## Problem details:
Pull from the data below each line where the word "VBAT" occurs, and copy it.

## Recorded information:
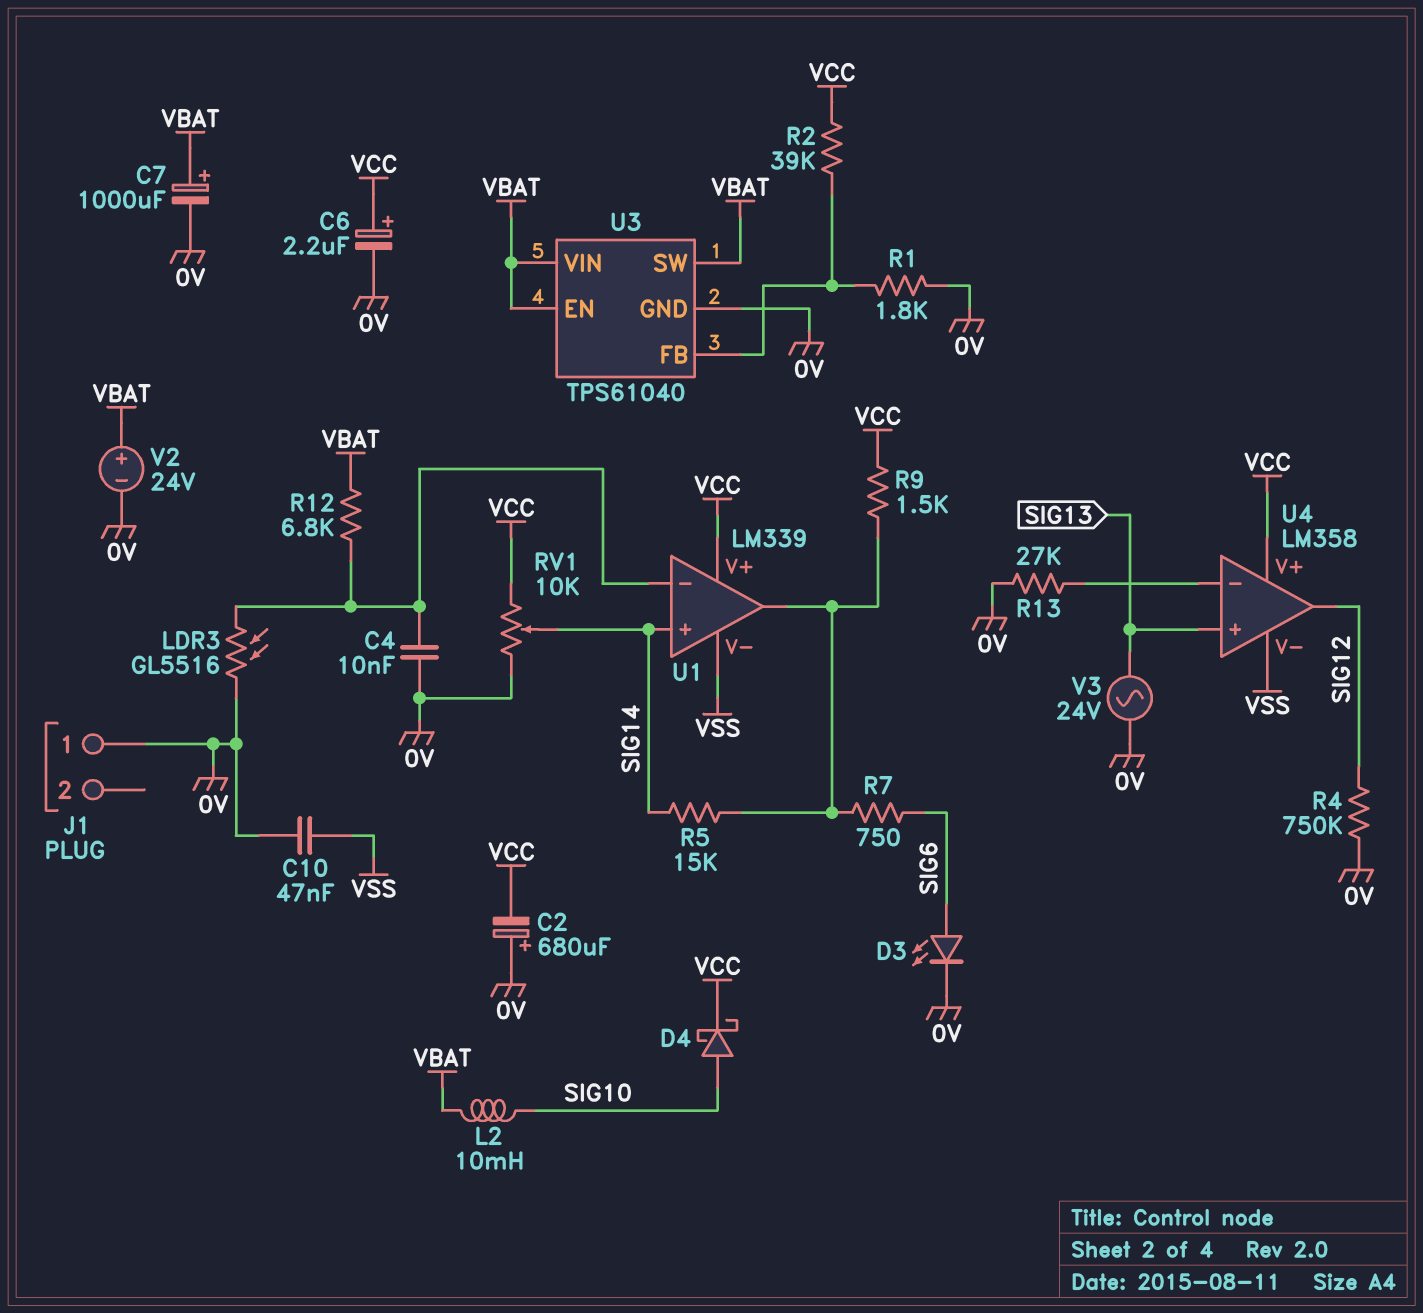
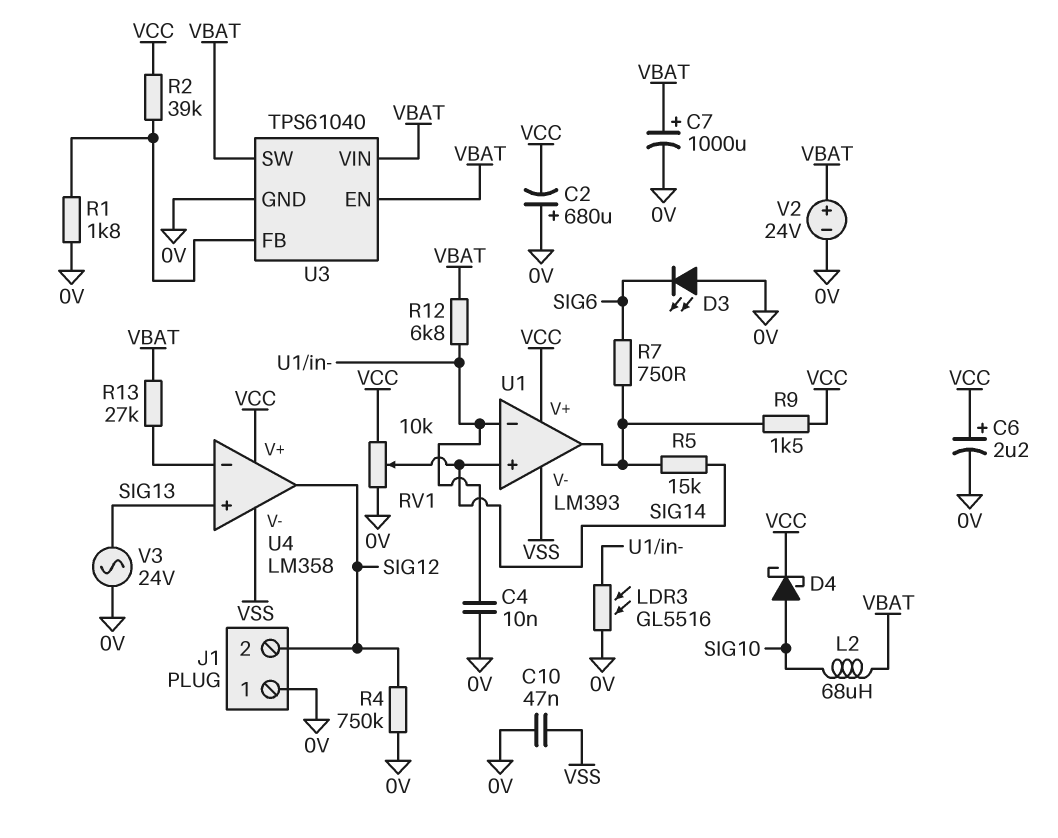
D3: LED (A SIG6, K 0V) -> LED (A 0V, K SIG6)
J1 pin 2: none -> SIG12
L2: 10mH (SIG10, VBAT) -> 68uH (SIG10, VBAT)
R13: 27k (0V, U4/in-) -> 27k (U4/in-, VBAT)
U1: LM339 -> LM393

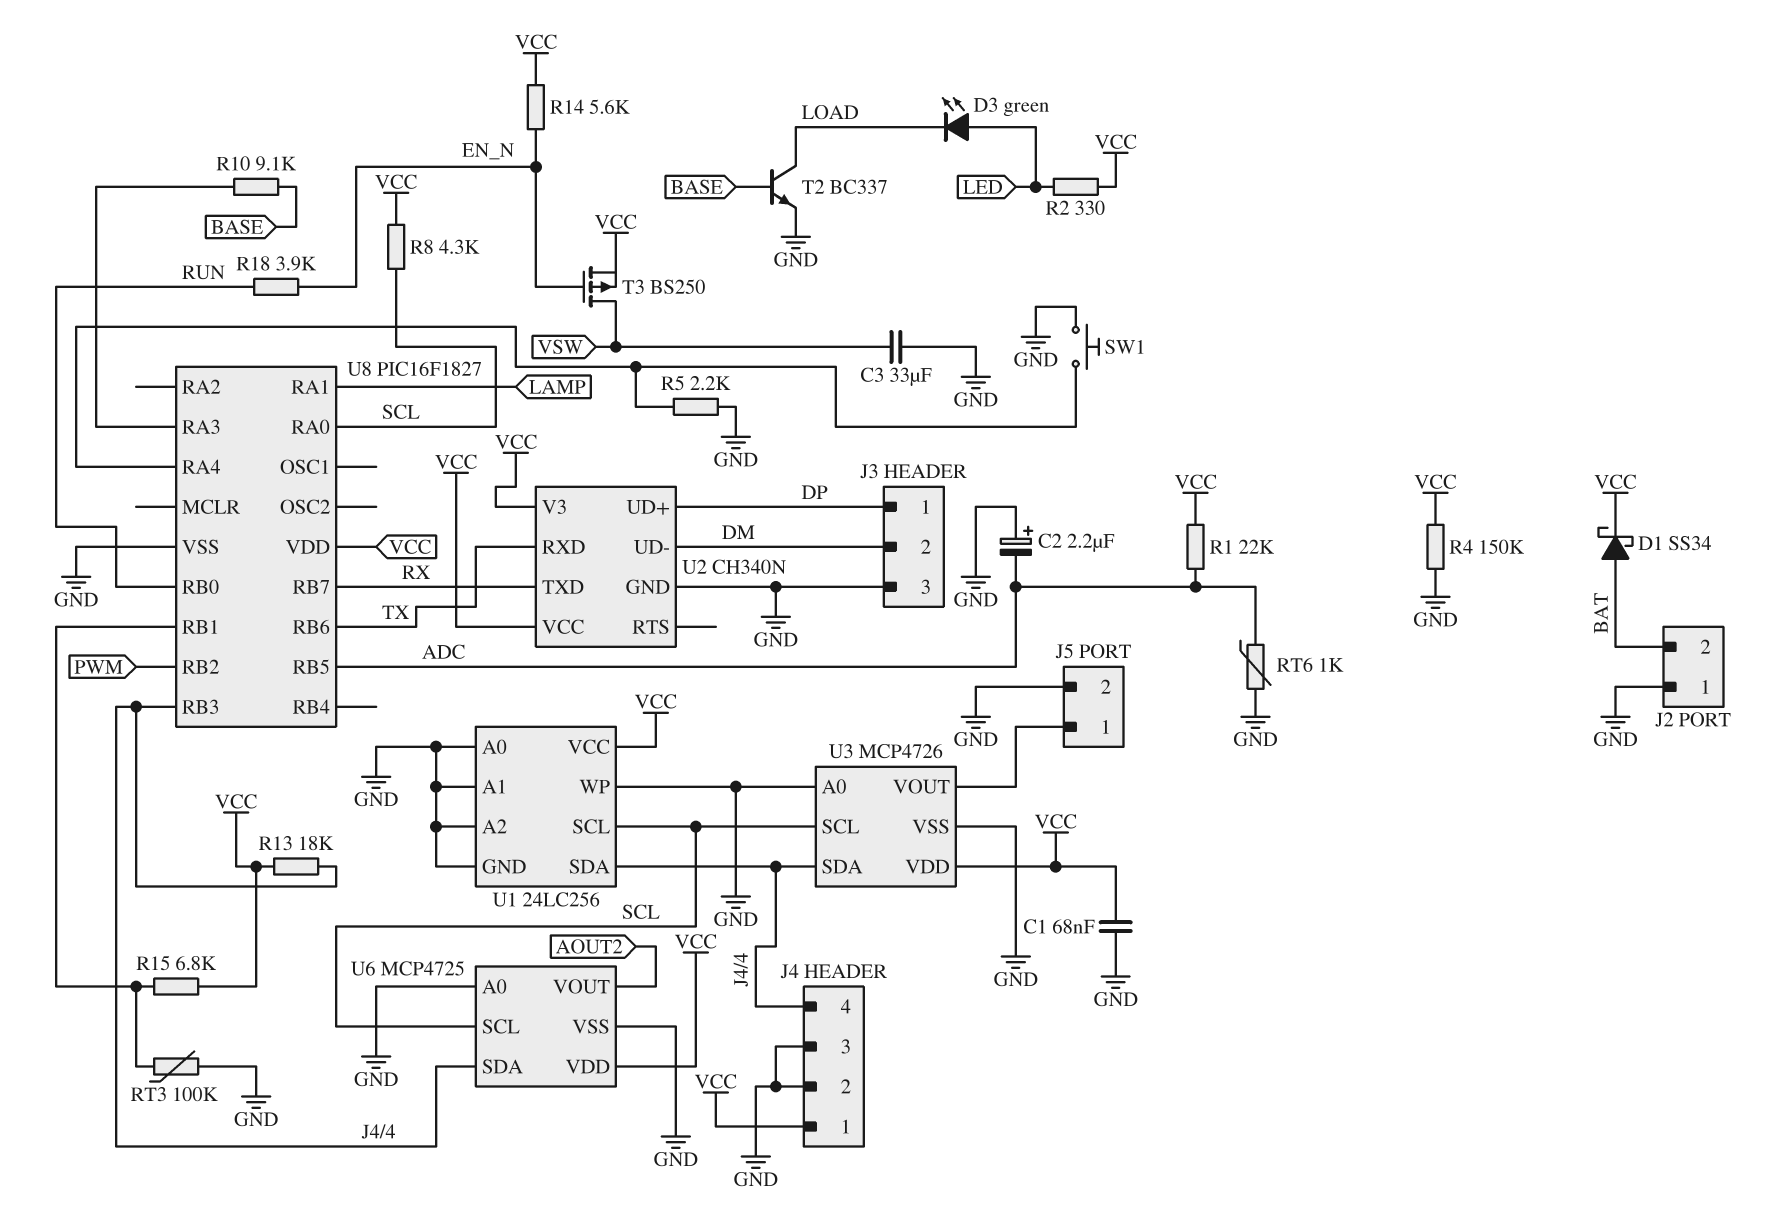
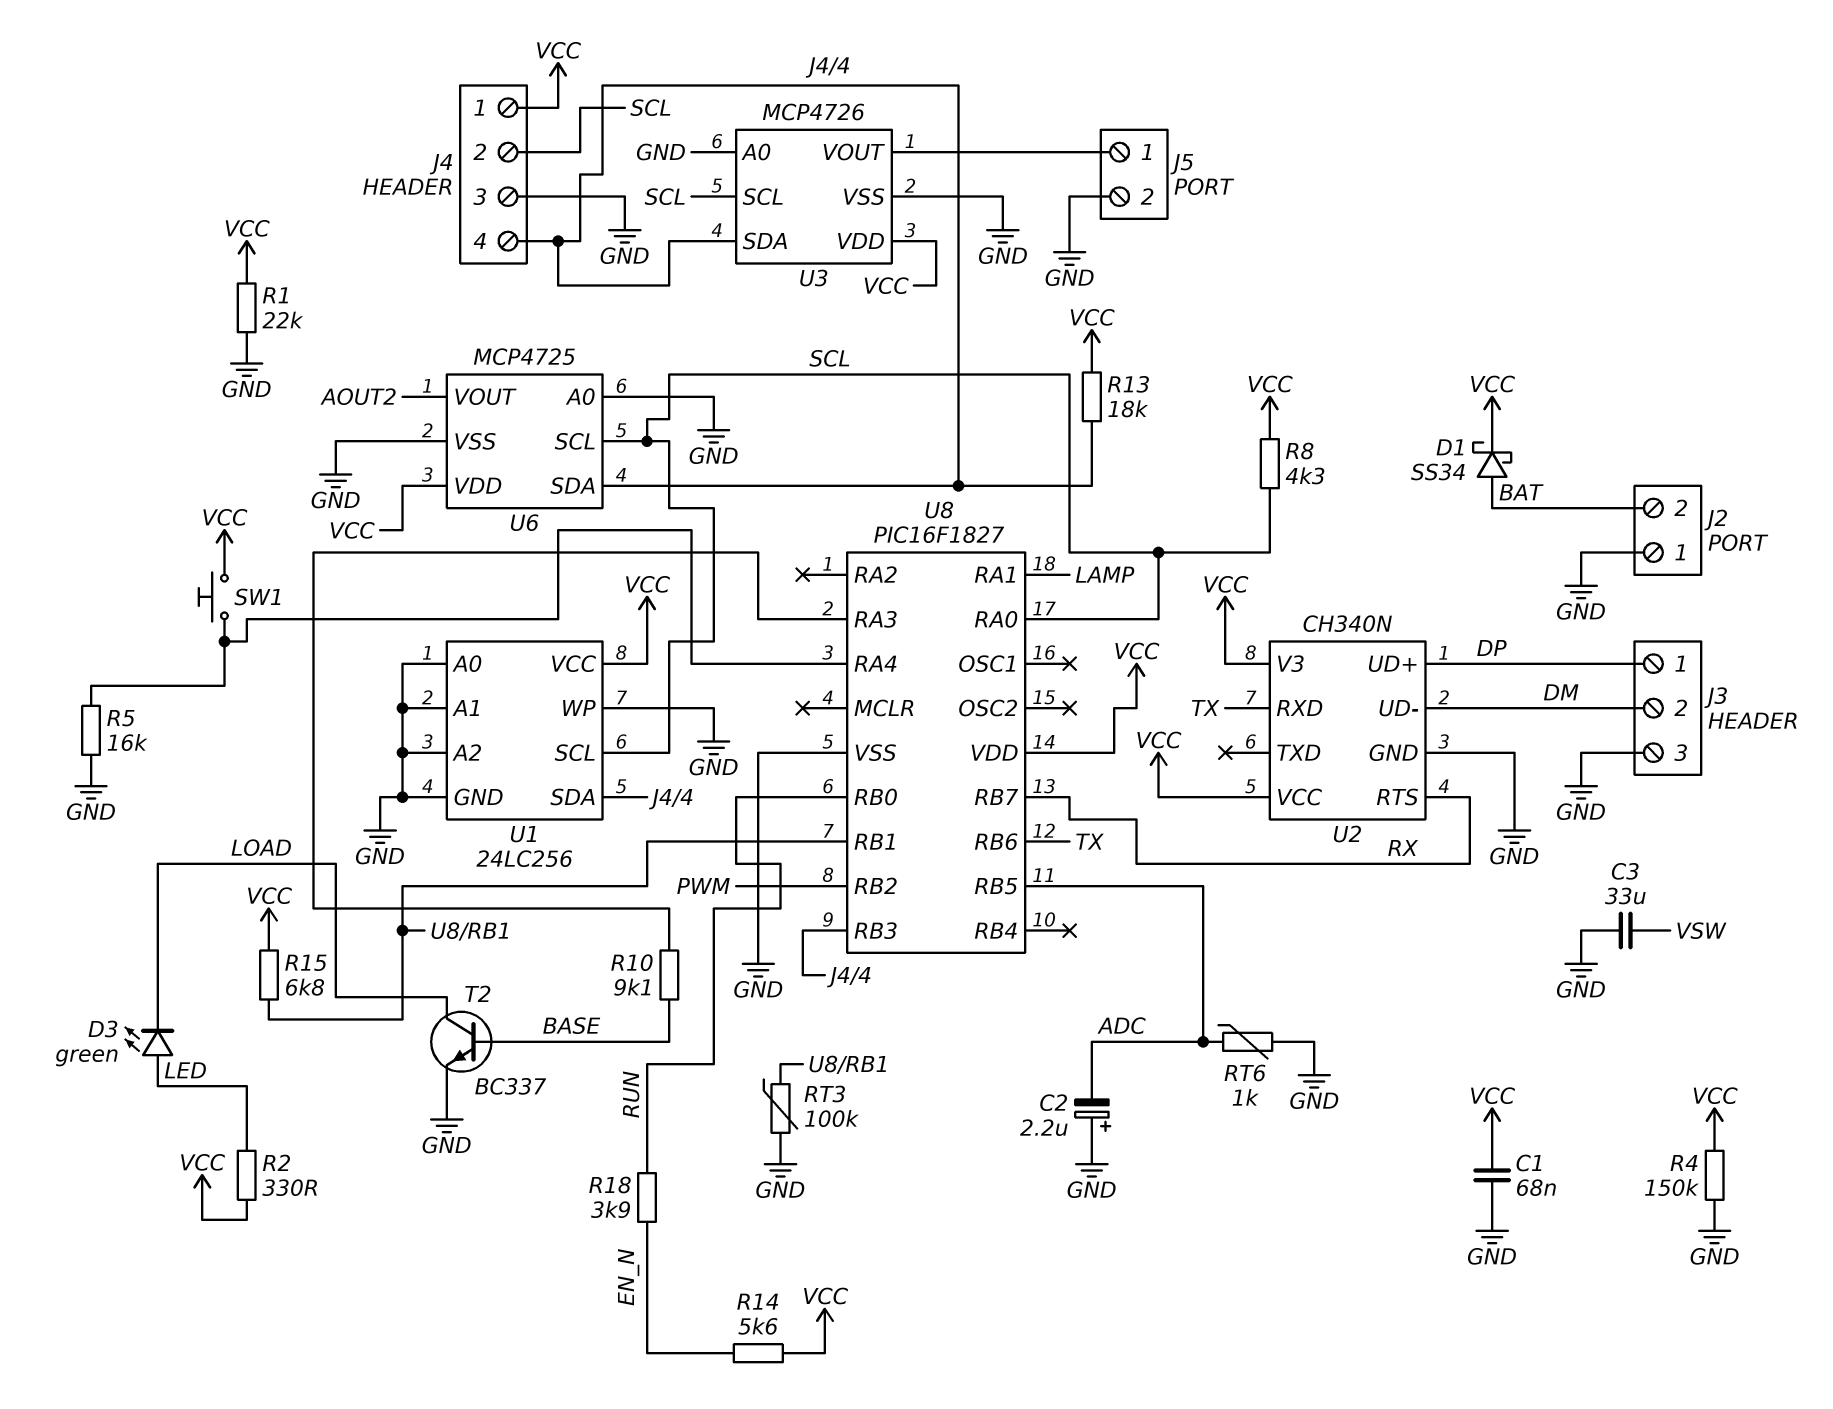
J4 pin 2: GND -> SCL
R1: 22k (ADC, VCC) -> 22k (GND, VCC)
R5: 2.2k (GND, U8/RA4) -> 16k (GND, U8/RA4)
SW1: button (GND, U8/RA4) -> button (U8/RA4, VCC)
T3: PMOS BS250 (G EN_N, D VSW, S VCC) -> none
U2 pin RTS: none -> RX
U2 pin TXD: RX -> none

## Result for this task:
L2: 10mH (SIG10, VBAT) -> 68uH (SIG10, VBAT)
R13: 27k (0V, U4/in-) -> 27k (U4/in-, VBAT)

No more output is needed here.